◆ **WHAT YOU ARE ASKED TO DO**:
Each of the entries should be output exactly, with nothing left out.

◆ **RECORDS FOR THE TASK**:
Segment Open

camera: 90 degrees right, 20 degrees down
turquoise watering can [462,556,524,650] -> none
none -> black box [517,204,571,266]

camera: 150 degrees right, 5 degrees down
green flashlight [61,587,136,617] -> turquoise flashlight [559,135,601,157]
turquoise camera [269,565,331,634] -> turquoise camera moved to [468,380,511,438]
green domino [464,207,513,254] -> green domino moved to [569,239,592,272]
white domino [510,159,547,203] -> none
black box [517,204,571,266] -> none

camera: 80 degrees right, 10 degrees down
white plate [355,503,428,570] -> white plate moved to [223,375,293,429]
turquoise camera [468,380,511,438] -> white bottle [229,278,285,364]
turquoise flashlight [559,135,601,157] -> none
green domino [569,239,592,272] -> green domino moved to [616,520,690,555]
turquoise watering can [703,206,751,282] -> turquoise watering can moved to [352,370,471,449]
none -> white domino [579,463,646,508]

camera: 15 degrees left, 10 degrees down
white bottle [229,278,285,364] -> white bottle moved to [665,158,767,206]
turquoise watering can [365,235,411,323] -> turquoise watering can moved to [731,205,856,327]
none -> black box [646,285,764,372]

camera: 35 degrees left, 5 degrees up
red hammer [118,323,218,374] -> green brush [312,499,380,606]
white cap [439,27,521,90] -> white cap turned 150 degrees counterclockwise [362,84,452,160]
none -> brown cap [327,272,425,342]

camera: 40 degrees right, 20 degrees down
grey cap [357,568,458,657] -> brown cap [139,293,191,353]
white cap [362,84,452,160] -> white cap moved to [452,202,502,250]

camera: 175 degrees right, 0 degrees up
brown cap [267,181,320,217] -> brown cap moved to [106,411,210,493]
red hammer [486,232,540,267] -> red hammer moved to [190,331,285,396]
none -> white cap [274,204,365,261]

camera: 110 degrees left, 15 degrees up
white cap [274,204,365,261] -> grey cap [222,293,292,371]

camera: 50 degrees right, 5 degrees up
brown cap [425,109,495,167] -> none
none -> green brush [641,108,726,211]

Segment Closed

◆ **EXERCISE RESPONSE**:
camera: 90 degrees right, 20 degrees down
turquoise watering can [462,556,524,650] -> none
none -> black box [517,204,571,266]

camera: 150 degrees right, 5 degrees down
green flashlight [61,587,136,617] -> turquoise flashlight [559,135,601,157]
turquoise camera [269,565,331,634] -> turquoise camera moved to [468,380,511,438]
green domino [464,207,513,254] -> green domino moved to [569,239,592,272]
white domino [510,159,547,203] -> none
black box [517,204,571,266] -> none

camera: 80 degrees right, 10 degrees down
white plate [355,503,428,570] -> white plate moved to [223,375,293,429]
turquoise camera [468,380,511,438] -> white bottle [229,278,285,364]
turquoise flashlight [559,135,601,157] -> none
green domino [569,239,592,272] -> green domino moved to [616,520,690,555]
turquoise watering can [703,206,751,282] -> turquoise watering can moved to [352,370,471,449]
none -> white domino [579,463,646,508]

camera: 15 degrees left, 10 degrees down
white bottle [229,278,285,364] -> white bottle moved to [665,158,767,206]
turquoise watering can [365,235,411,323] -> turquoise watering can moved to [731,205,856,327]
none -> black box [646,285,764,372]

camera: 35 degrees left, 5 degrees up
red hammer [118,323,218,374] -> green brush [312,499,380,606]
white cap [439,27,521,90] -> white cap turned 150 degrees counterclockwise [362,84,452,160]
none -> brown cap [327,272,425,342]

camera: 40 degrees right, 20 degrees down
grey cap [357,568,458,657] -> brown cap [139,293,191,353]
white cap [362,84,452,160] -> white cap moved to [452,202,502,250]

camera: 175 degrees right, 0 degrees up
brown cap [267,181,320,217] -> brown cap moved to [106,411,210,493]
red hammer [486,232,540,267] -> red hammer moved to [190,331,285,396]
none -> white cap [274,204,365,261]

camera: 110 degrees left, 15 degrees up
white cap [274,204,365,261] -> grey cap [222,293,292,371]

camera: 50 degrees right, 5 degrees up
brown cap [425,109,495,167] -> none
none -> green brush [641,108,726,211]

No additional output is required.